What you are asked to do: Return exactly the lines below, starting with the one that has "TOF2 pin GND: 3V3 -> GND" and going on through the one that has "TOF2: VL6180X -> VL53L0X".

Collected data entries:
--- START ---

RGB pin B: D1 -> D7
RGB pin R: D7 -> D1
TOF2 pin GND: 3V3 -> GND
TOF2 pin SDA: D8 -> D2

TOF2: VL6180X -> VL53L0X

--- END ---
--- START ---

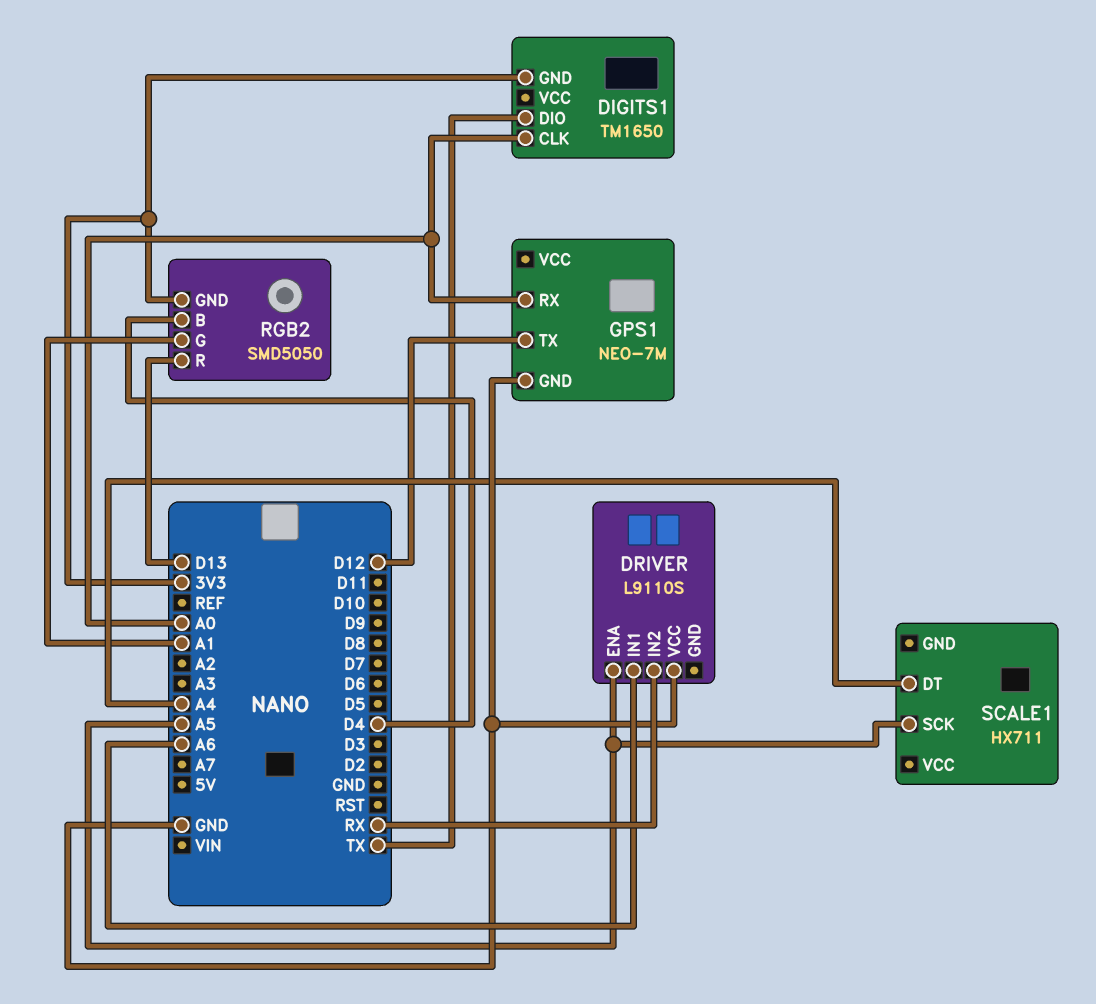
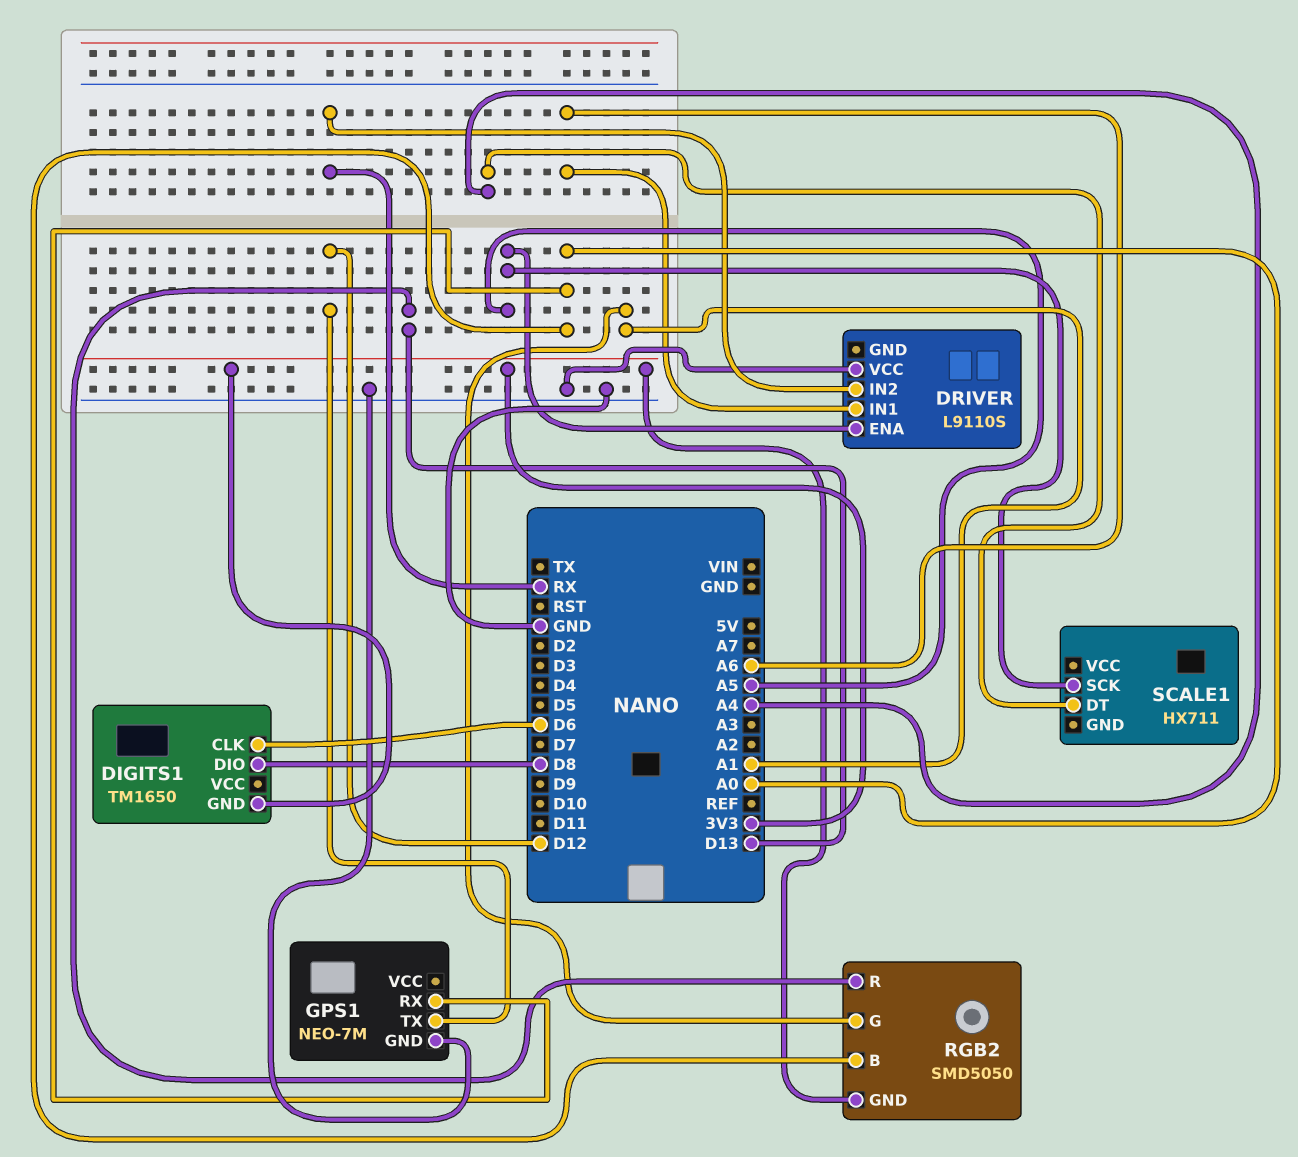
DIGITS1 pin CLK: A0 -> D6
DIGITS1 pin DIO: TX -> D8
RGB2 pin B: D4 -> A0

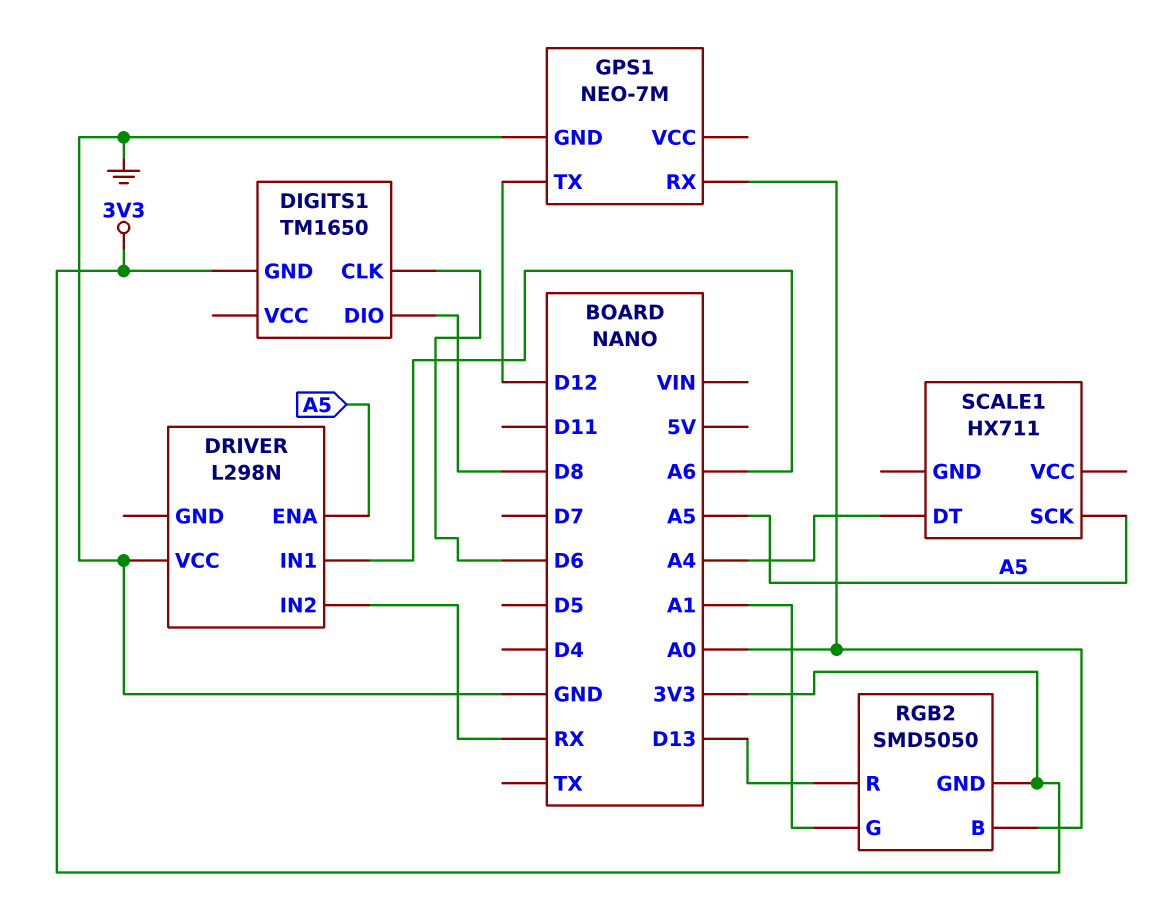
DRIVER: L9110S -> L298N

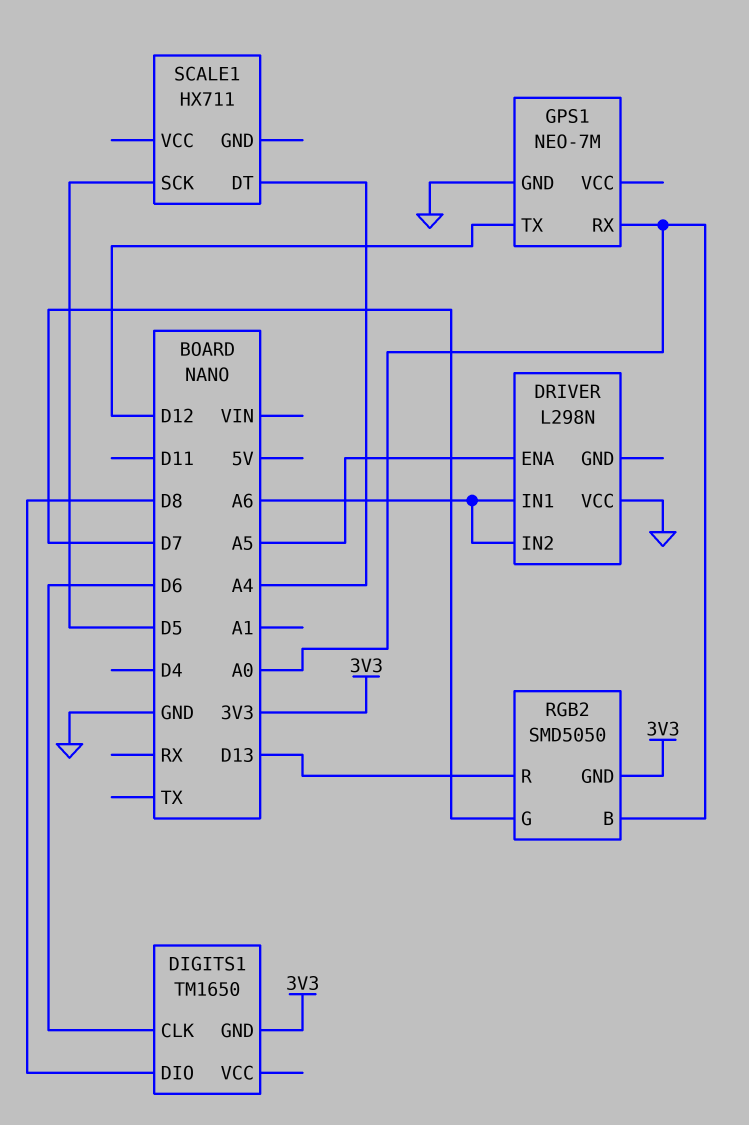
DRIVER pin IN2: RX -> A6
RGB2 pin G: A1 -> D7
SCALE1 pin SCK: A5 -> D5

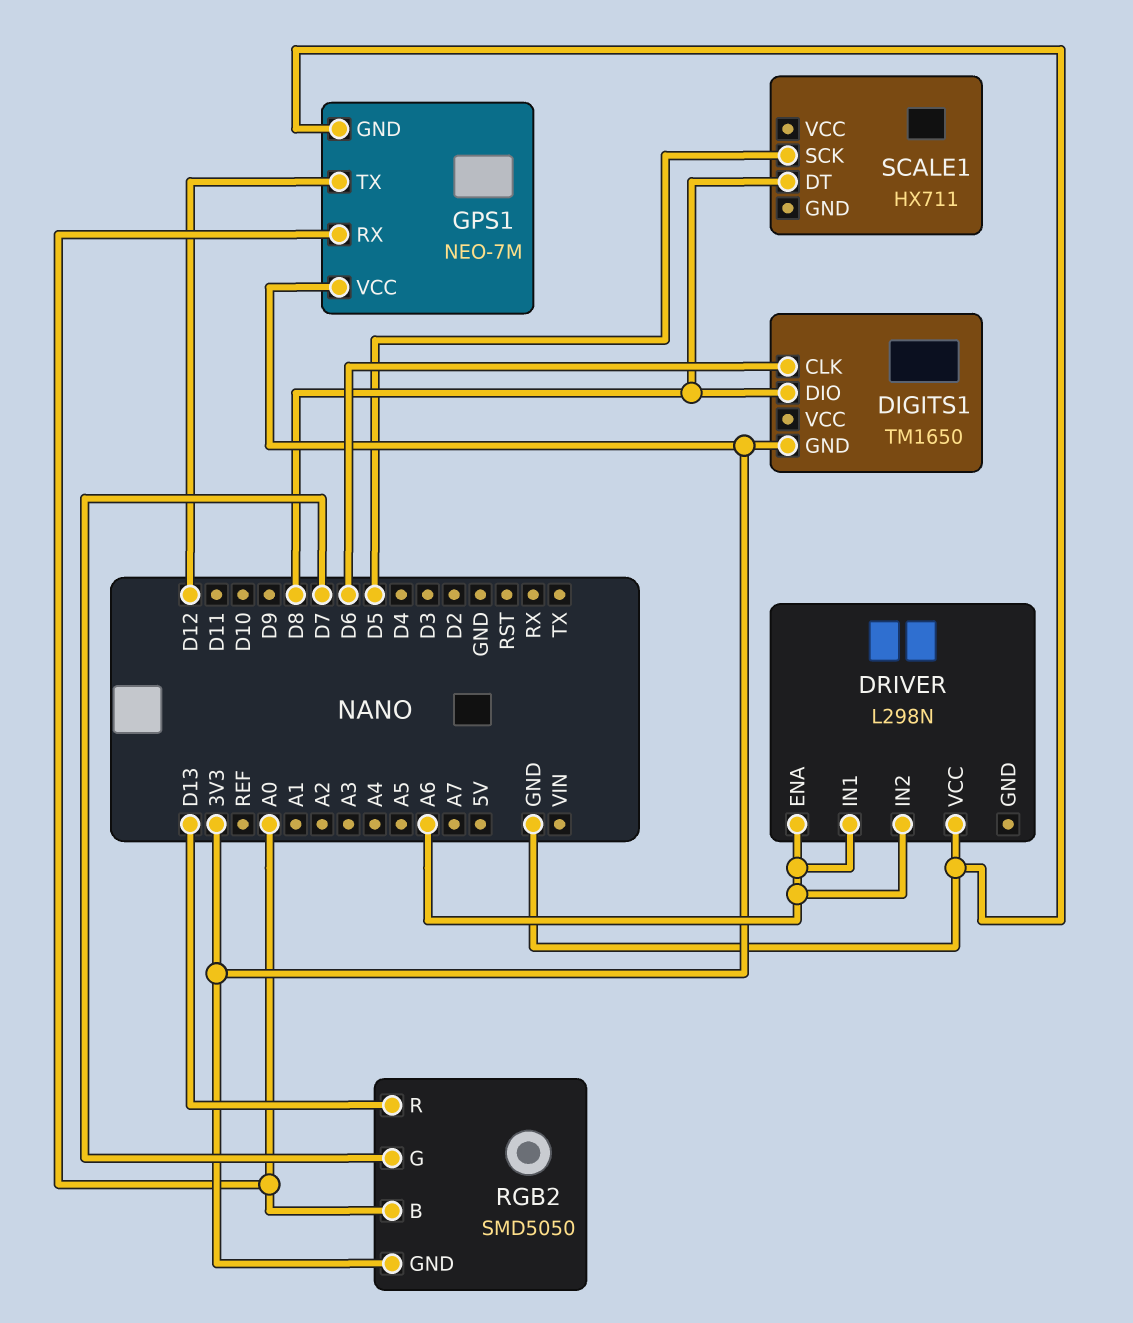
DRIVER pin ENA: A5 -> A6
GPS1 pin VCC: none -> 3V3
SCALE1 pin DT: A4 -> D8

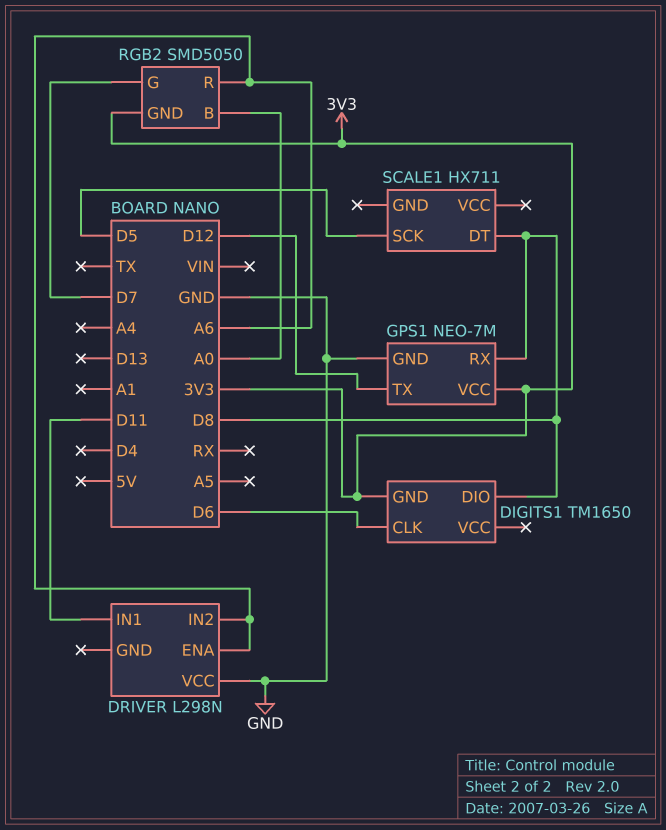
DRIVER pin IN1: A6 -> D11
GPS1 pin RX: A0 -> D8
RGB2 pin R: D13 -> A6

--- END ---

Task output:
TOF2 pin GND: 3V3 -> GND
TOF2 pin SDA: D8 -> D2

TOF2: VL6180X -> VL53L0X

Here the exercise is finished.